- **Exercise brief**: Exclude the pictures and set down, unaltered, the lines from the one that holds "purple square: (316, 104)" through the end of the data.

═══ The data

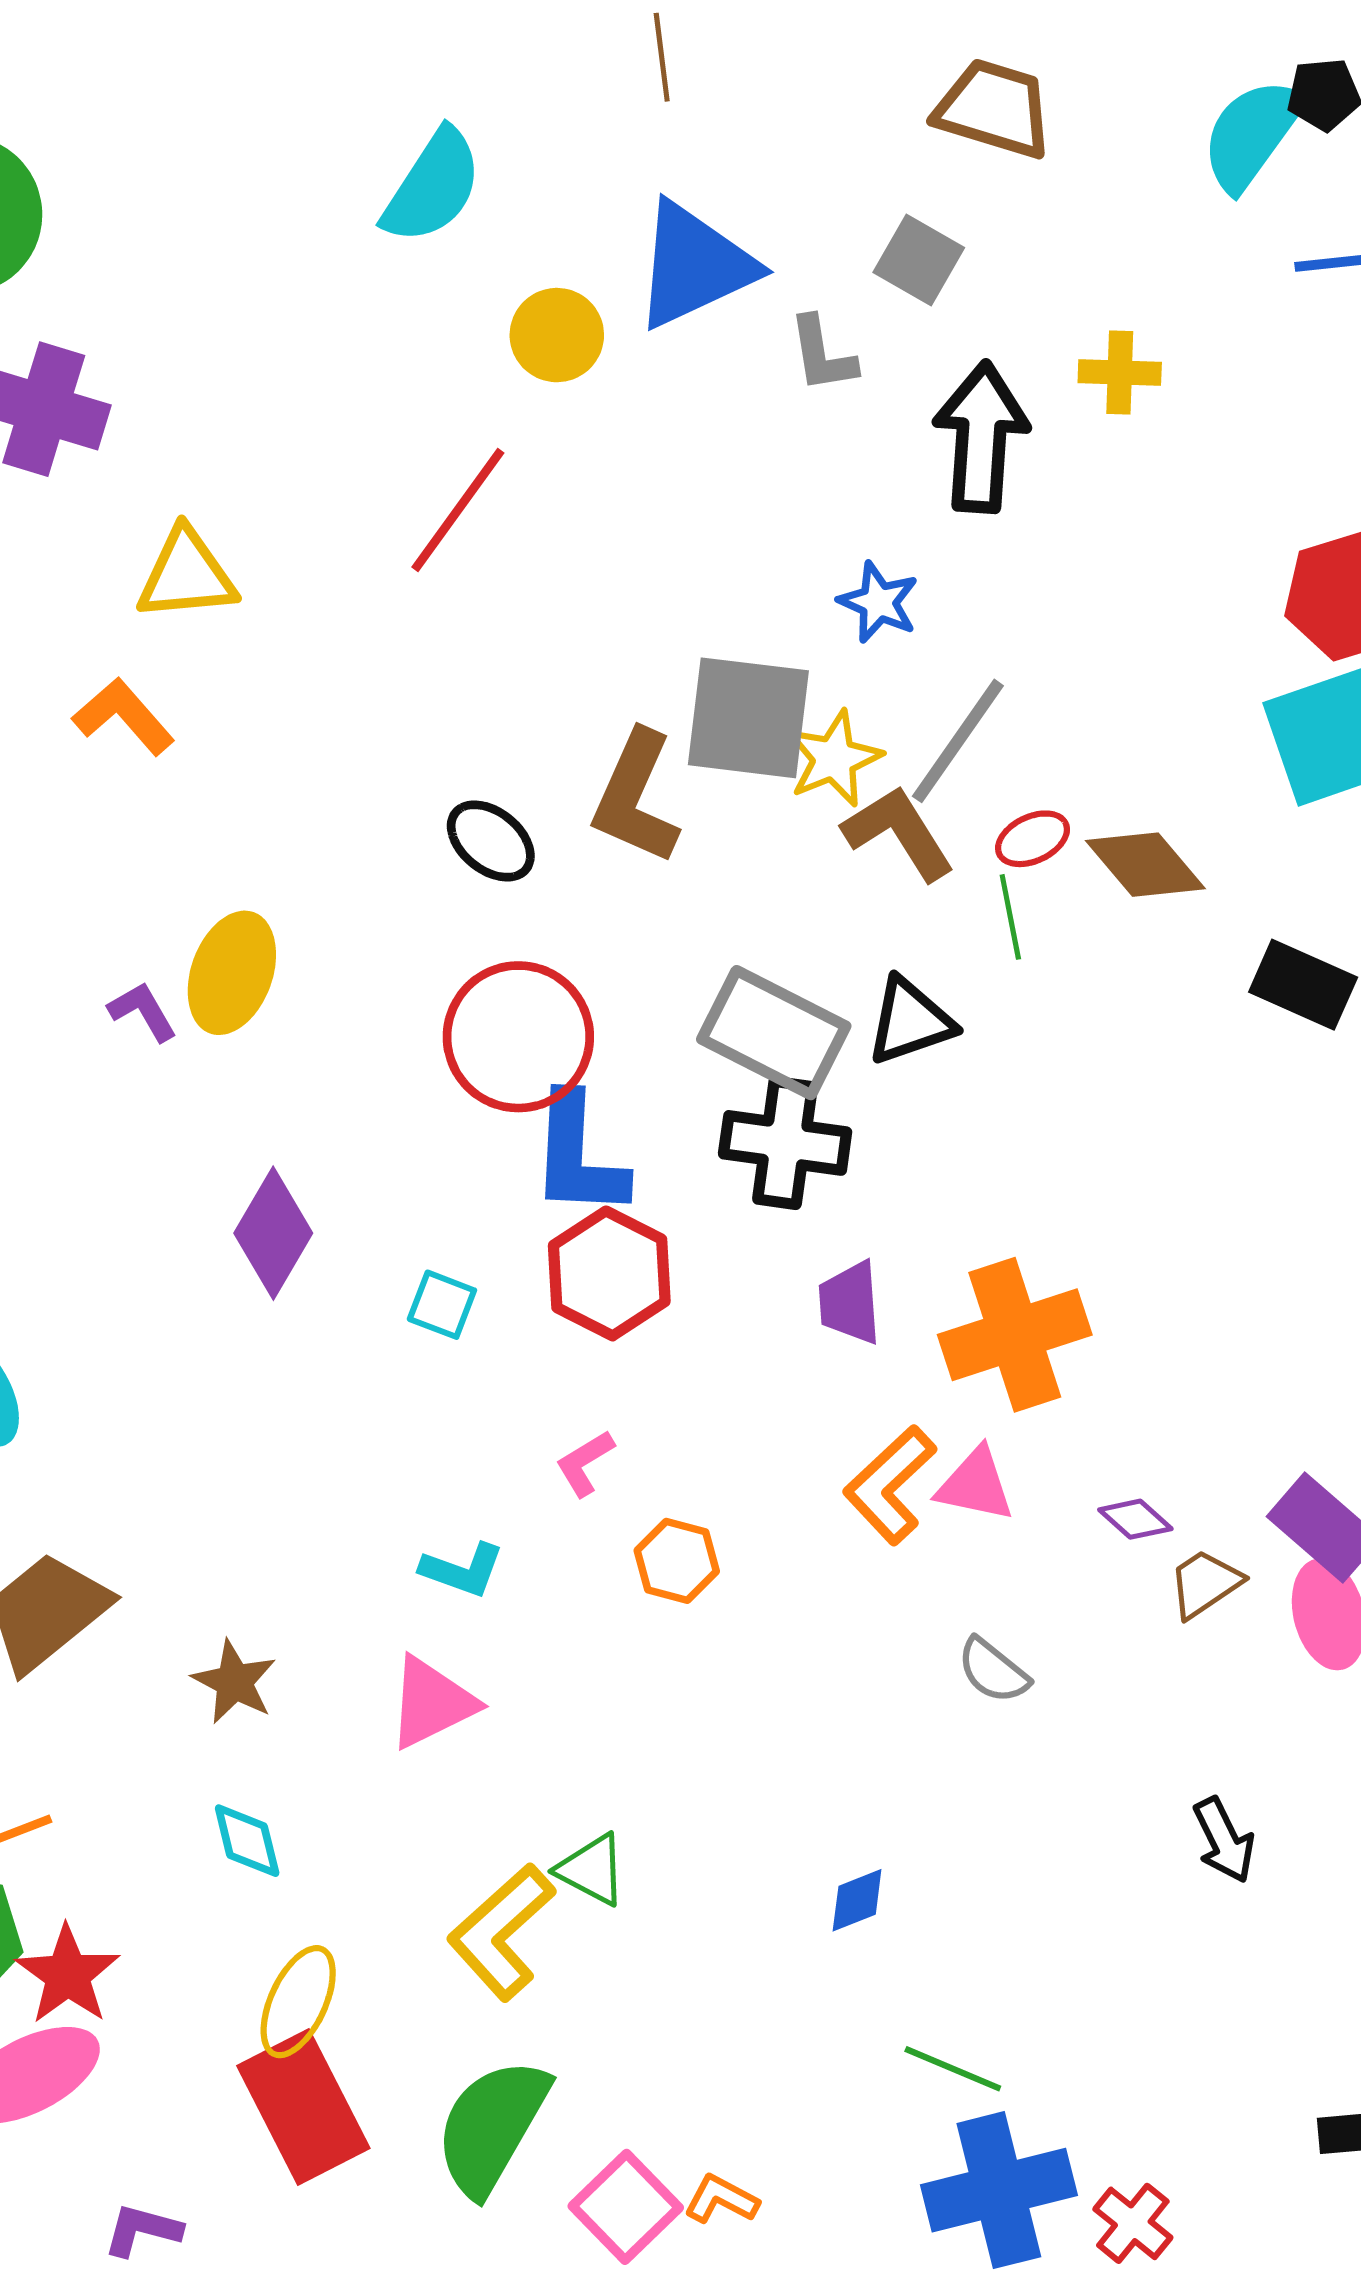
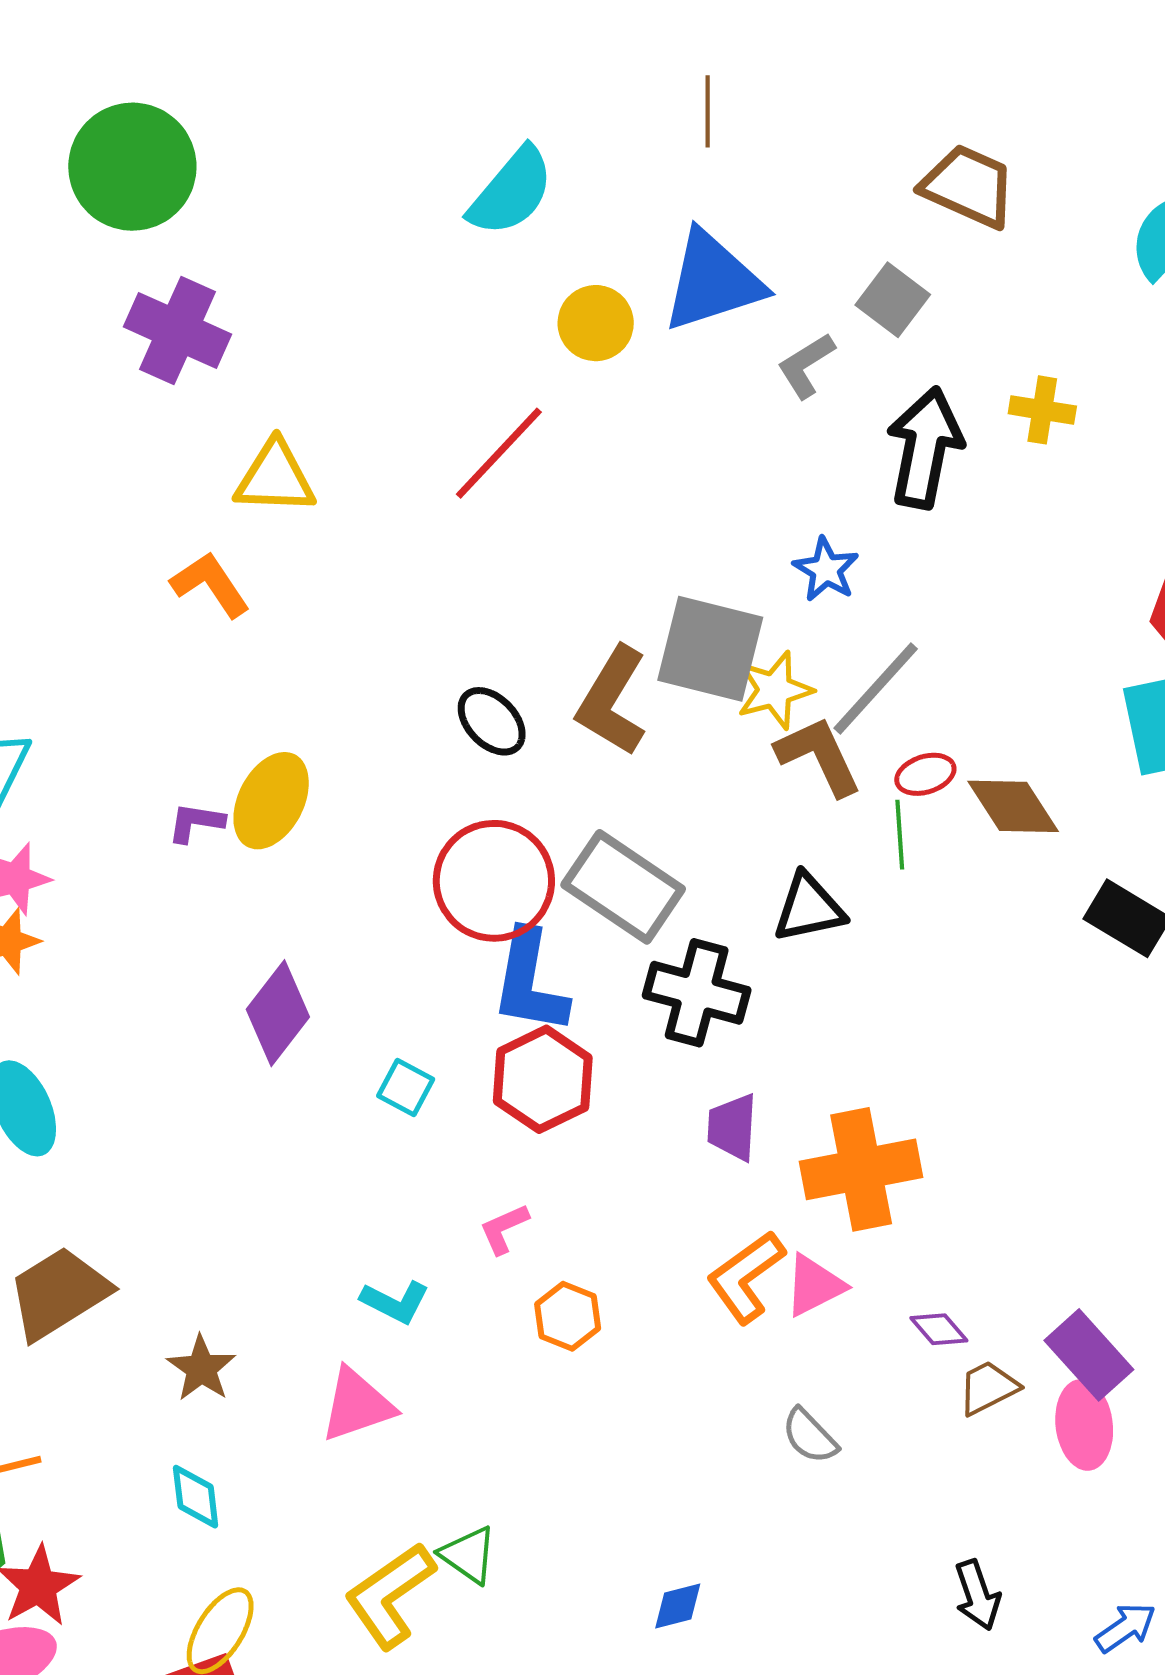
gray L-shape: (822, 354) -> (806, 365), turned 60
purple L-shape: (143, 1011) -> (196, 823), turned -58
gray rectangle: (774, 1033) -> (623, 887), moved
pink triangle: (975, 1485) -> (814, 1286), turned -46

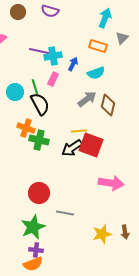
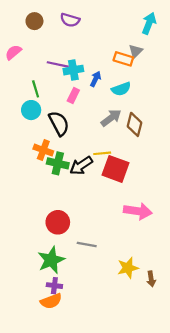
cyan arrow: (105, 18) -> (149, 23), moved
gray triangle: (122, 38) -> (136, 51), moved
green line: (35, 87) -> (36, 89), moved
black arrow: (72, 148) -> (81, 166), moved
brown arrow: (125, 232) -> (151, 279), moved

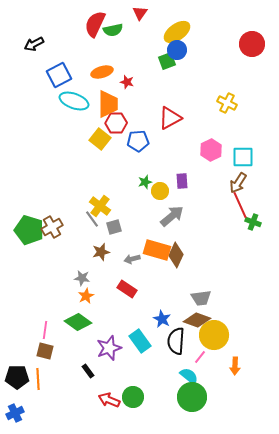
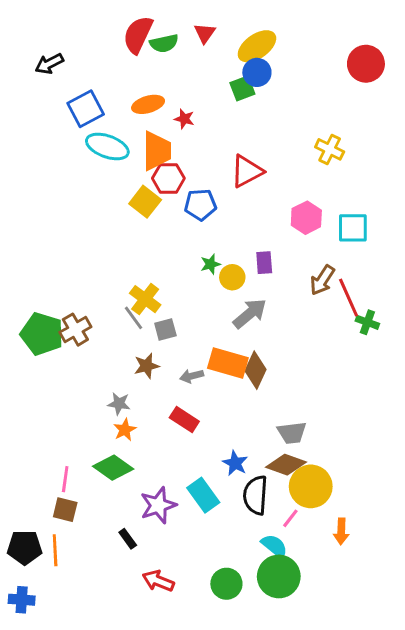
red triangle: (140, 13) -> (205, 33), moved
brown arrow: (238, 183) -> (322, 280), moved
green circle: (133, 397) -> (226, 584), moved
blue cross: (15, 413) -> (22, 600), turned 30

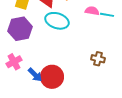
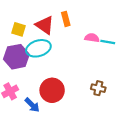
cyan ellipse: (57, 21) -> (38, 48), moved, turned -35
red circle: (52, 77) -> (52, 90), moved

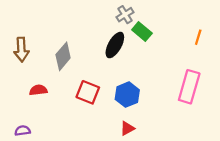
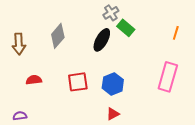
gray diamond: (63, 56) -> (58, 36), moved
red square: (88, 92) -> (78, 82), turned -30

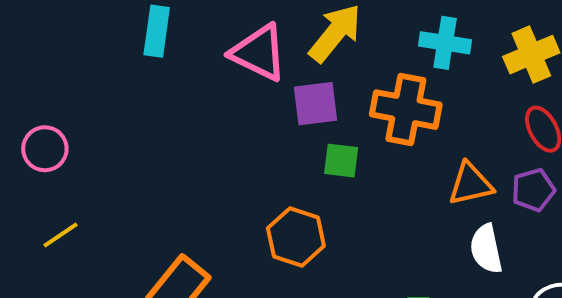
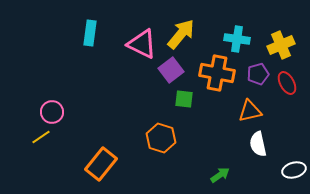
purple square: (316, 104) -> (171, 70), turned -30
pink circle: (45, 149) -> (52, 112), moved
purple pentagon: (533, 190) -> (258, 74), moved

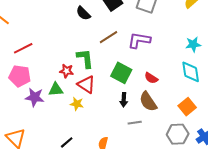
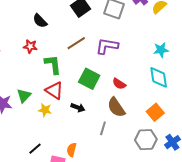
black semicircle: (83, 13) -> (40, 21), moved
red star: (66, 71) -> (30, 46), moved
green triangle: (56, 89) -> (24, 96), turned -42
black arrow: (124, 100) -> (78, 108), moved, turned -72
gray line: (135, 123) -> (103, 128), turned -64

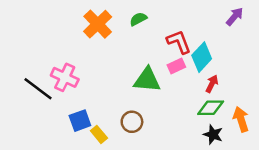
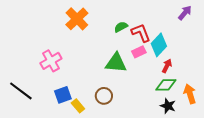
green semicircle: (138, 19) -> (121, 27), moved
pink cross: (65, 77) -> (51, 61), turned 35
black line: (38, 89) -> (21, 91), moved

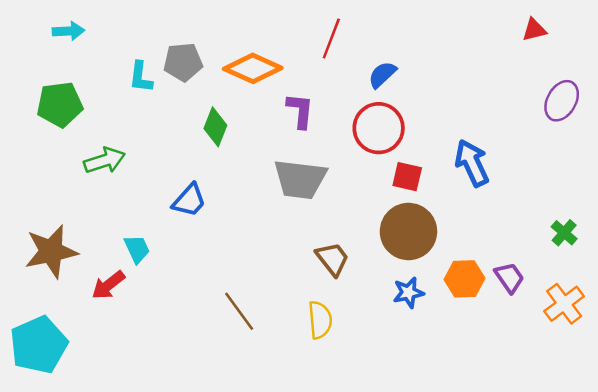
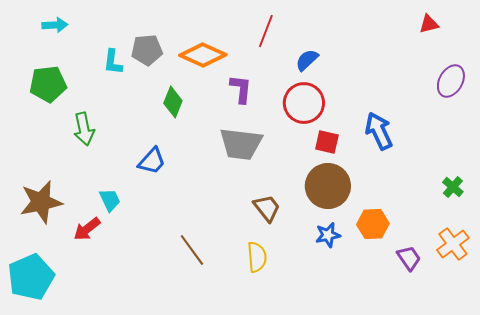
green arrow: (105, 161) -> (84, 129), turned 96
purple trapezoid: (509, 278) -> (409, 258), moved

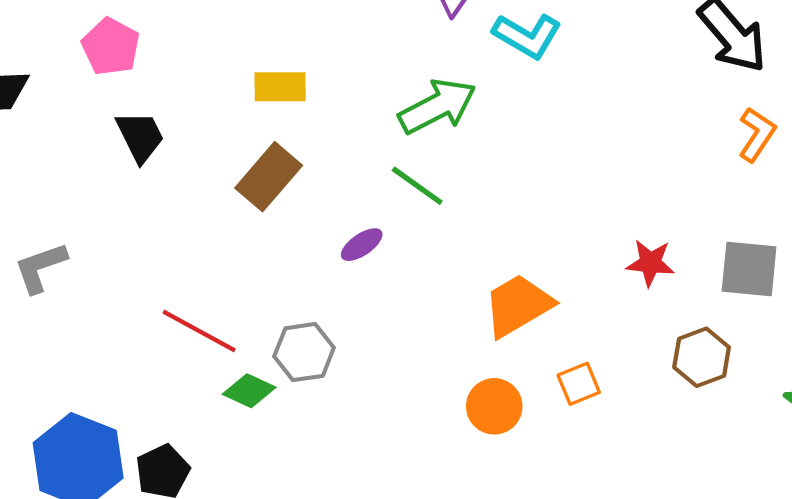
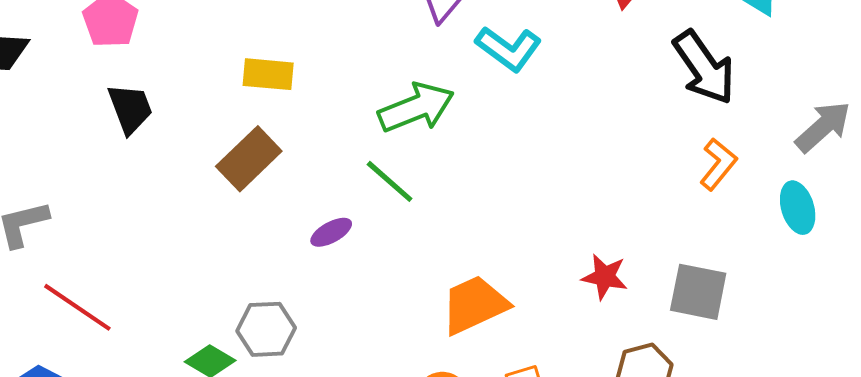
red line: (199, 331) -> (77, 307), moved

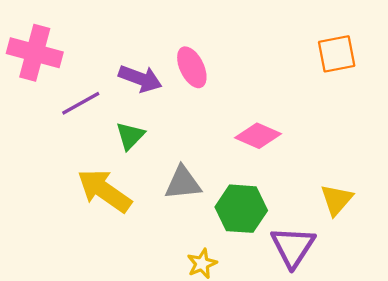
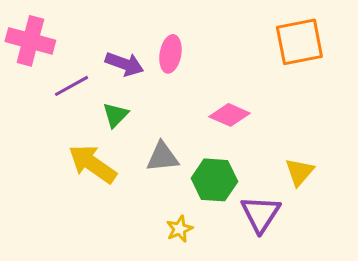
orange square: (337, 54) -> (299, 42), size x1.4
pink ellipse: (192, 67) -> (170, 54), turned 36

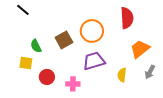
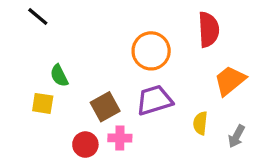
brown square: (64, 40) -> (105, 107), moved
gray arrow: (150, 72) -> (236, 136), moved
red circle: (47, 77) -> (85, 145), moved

══════

- **Solution**:
purple square: (316, 104) -> (171, 70), turned -30
pink circle: (45, 149) -> (52, 112), moved
purple pentagon: (533, 190) -> (258, 74), moved

black semicircle: (83, 13) -> (40, 21), moved
red star: (66, 71) -> (30, 46), moved
green triangle: (56, 89) -> (24, 96), turned -42
black arrow: (124, 100) -> (78, 108), moved, turned -72
gray line: (135, 123) -> (103, 128), turned -64

green semicircle: (138, 19) -> (121, 27), moved
pink cross: (65, 77) -> (51, 61), turned 35
black line: (38, 89) -> (21, 91), moved

green arrow: (105, 161) -> (84, 129), turned 96
purple trapezoid: (509, 278) -> (409, 258), moved

red line: (199, 331) -> (77, 307), moved

orange square: (337, 54) -> (299, 42), size x1.4
pink ellipse: (192, 67) -> (170, 54), turned 36

brown square: (64, 40) -> (105, 107), moved
gray arrow: (150, 72) -> (236, 136), moved
red circle: (47, 77) -> (85, 145), moved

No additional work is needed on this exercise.